** Task requirements **
Apart from the pictures, write out all the records exactly.

** Dataset **
>>>>>
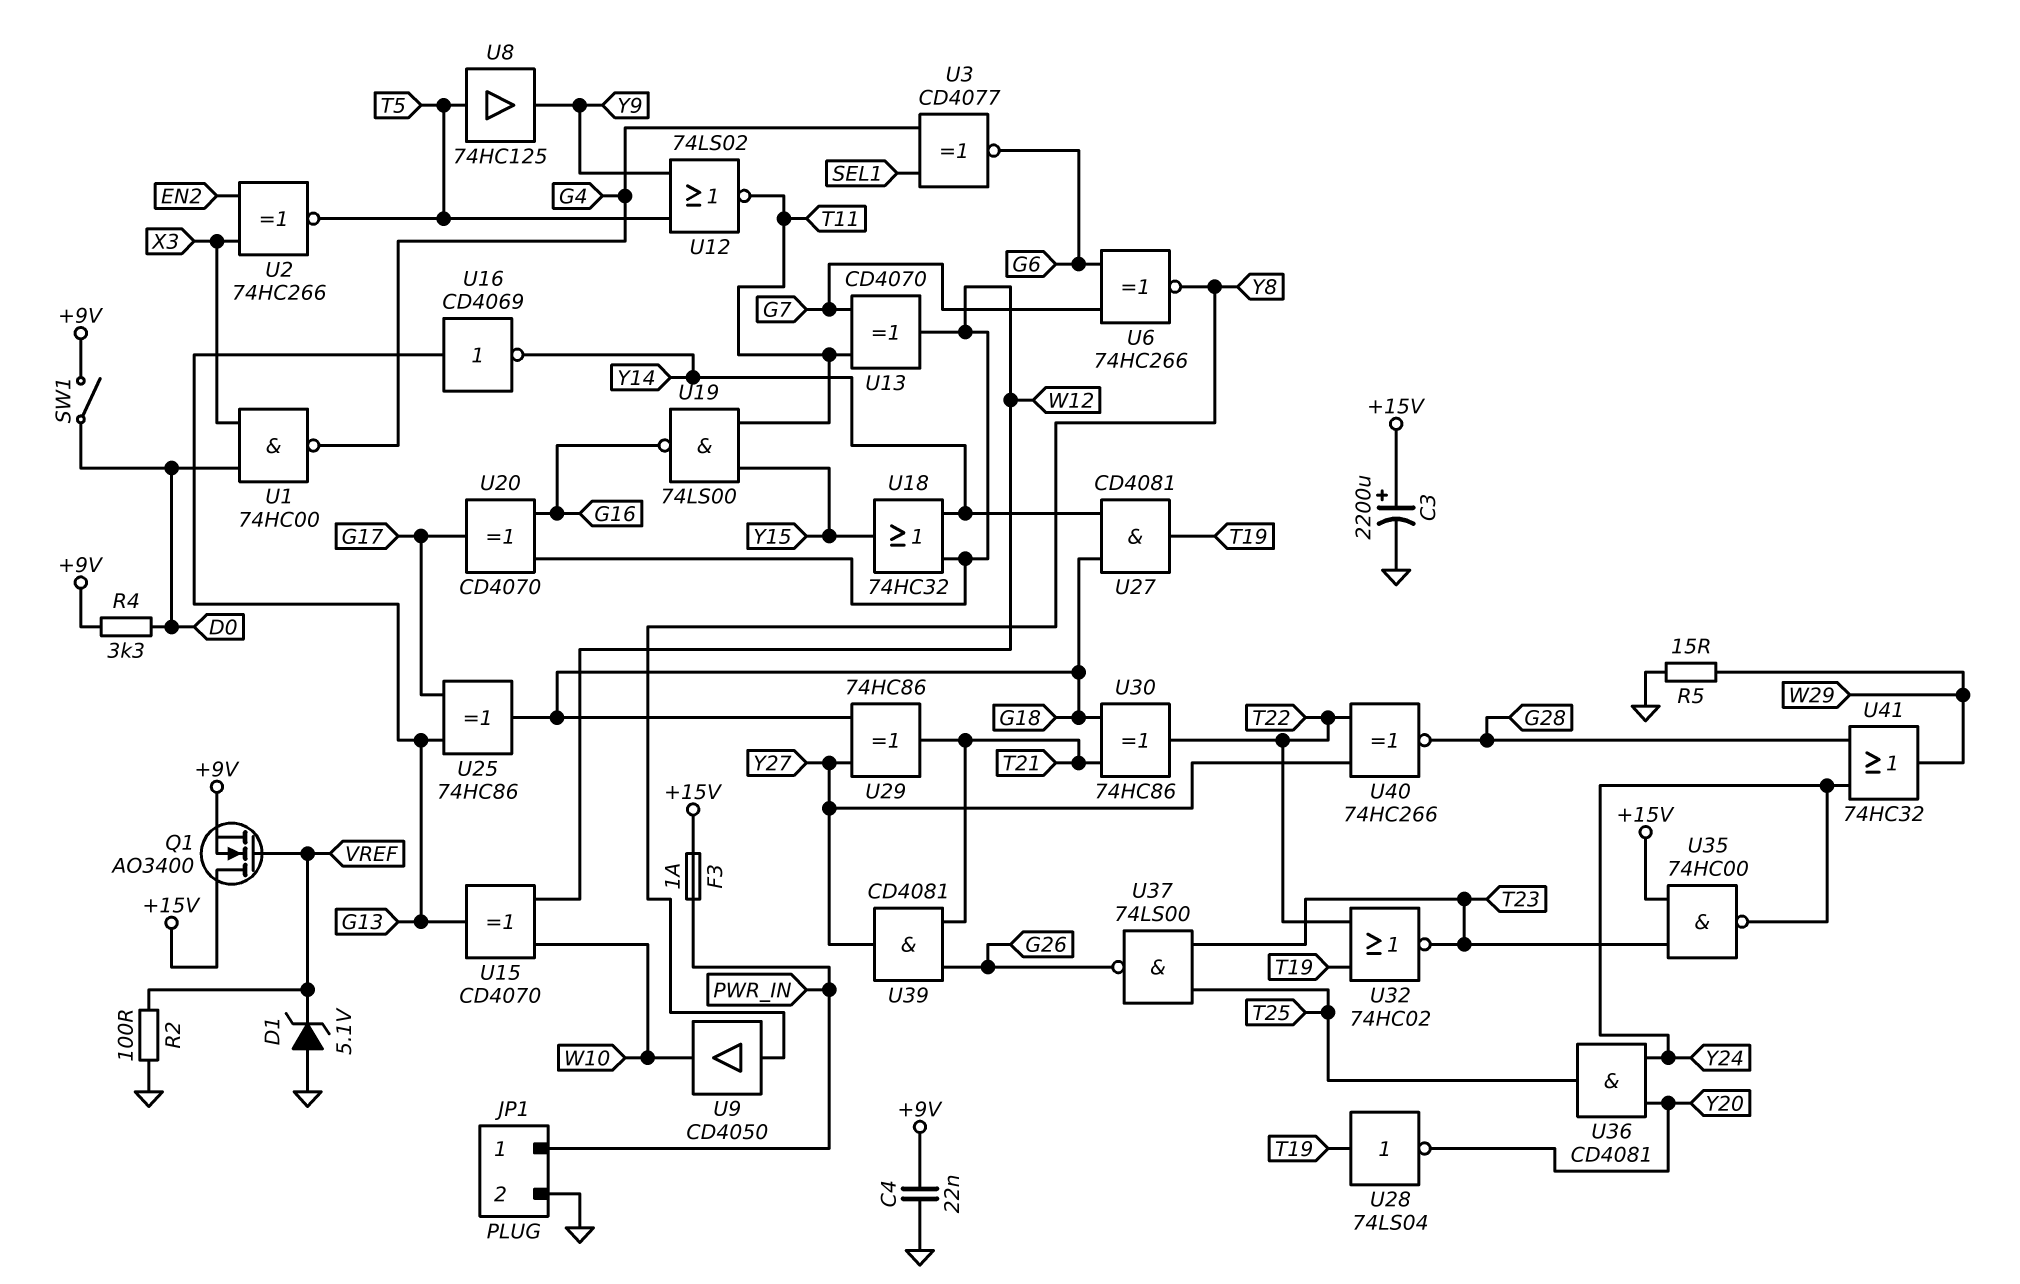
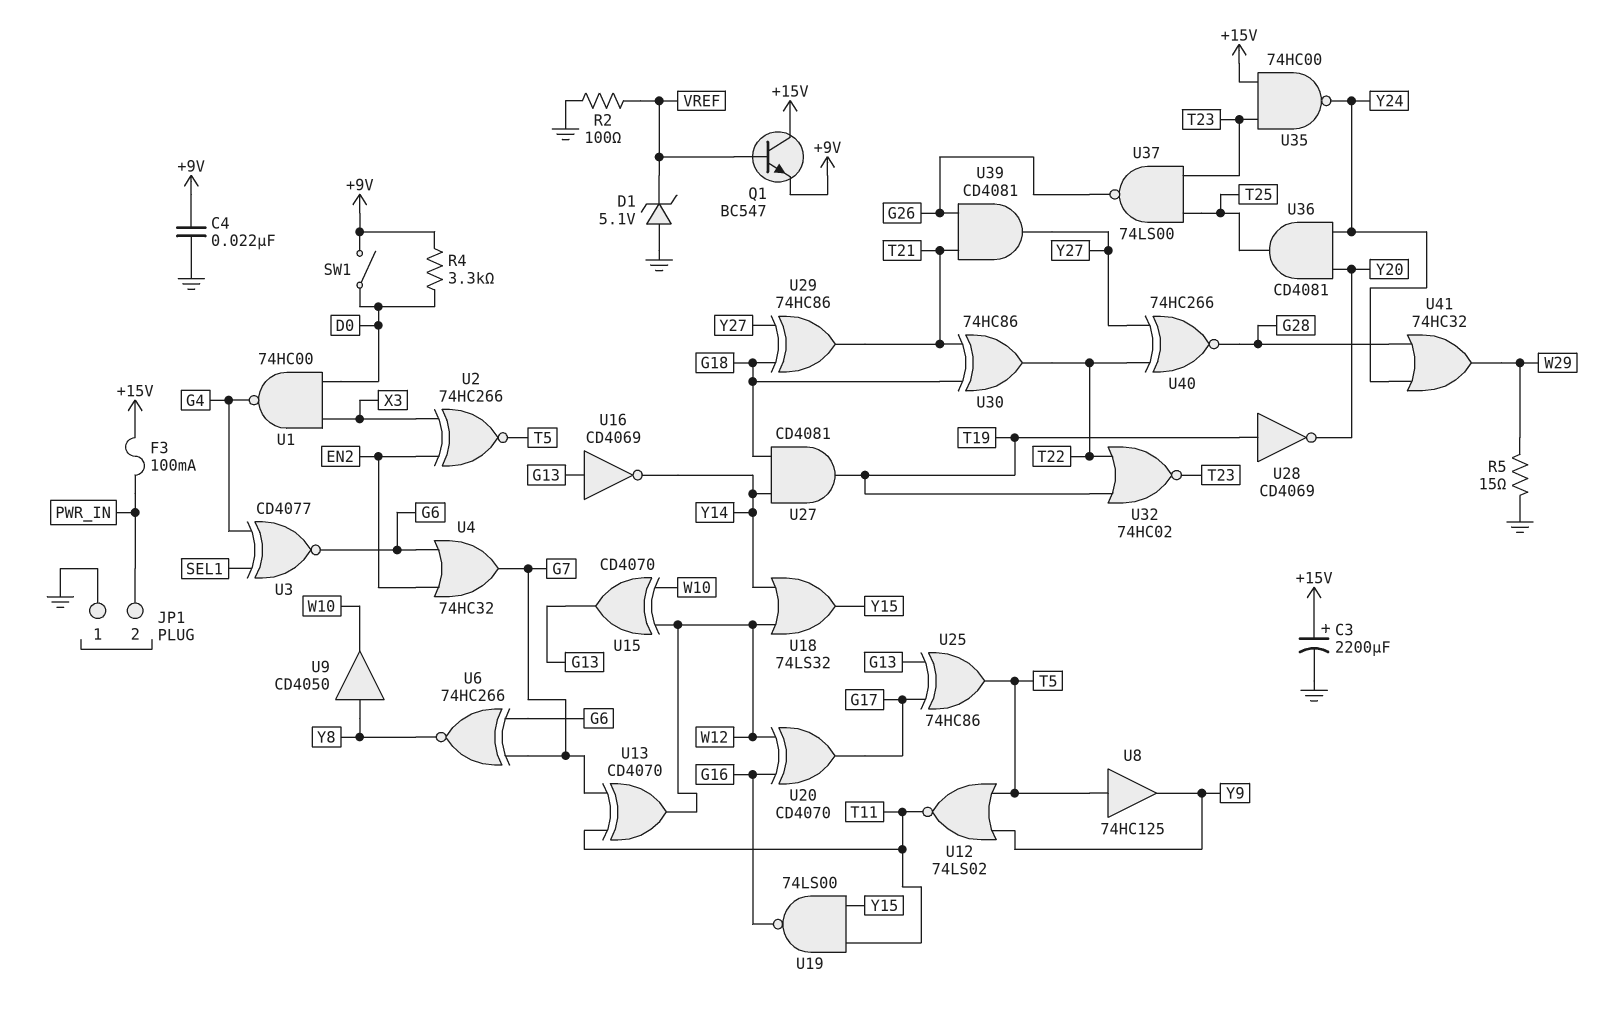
F3: 1A (+15V, PWR_IN) -> 100mA (+15V, PWR_IN)
JP1 pin 1: PWR_IN -> GND
JP1 pin 2: GND -> PWR_IN
Q1: NMOS AO3400 (G VREF, D +15V, S +9V) -> NPN BC547 (B VREF, C +15V, E +9V)
U4: none -> OR 74HC32 (in EN2, in G6, out G7)
U18: OR 74HC32 (in W12, in Y14, out Y15) -> OR 74LS32 (in W12, in Y14, out Y15)
U25: XOR 74HC86 (in G13, in G17, out G18) -> XOR 74HC86 (in G13, in G17, out T5)
U28: NOT 74LS04 (in T19, out Y20) -> NOT CD4069 (in T19, out Y20)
<<<<<
** Result below **
F3: 1A (+15V, PWR_IN) -> 100mA (+15V, PWR_IN)
JP1 pin 1: PWR_IN -> GND
JP1 pin 2: GND -> PWR_IN
Q1: NMOS AO3400 (G VREF, D +15V, S +9V) -> NPN BC547 (B VREF, C +15V, E +9V)
U4: none -> OR 74HC32 (in EN2, in G6, out G7)
U18: OR 74HC32 (in W12, in Y14, out Y15) -> OR 74LS32 (in W12, in Y14, out Y15)
U25: XOR 74HC86 (in G13, in G17, out G18) -> XOR 74HC86 (in G13, in G17, out T5)
U28: NOT 74LS04 (in T19, out Y20) -> NOT CD4069 (in T19, out Y20)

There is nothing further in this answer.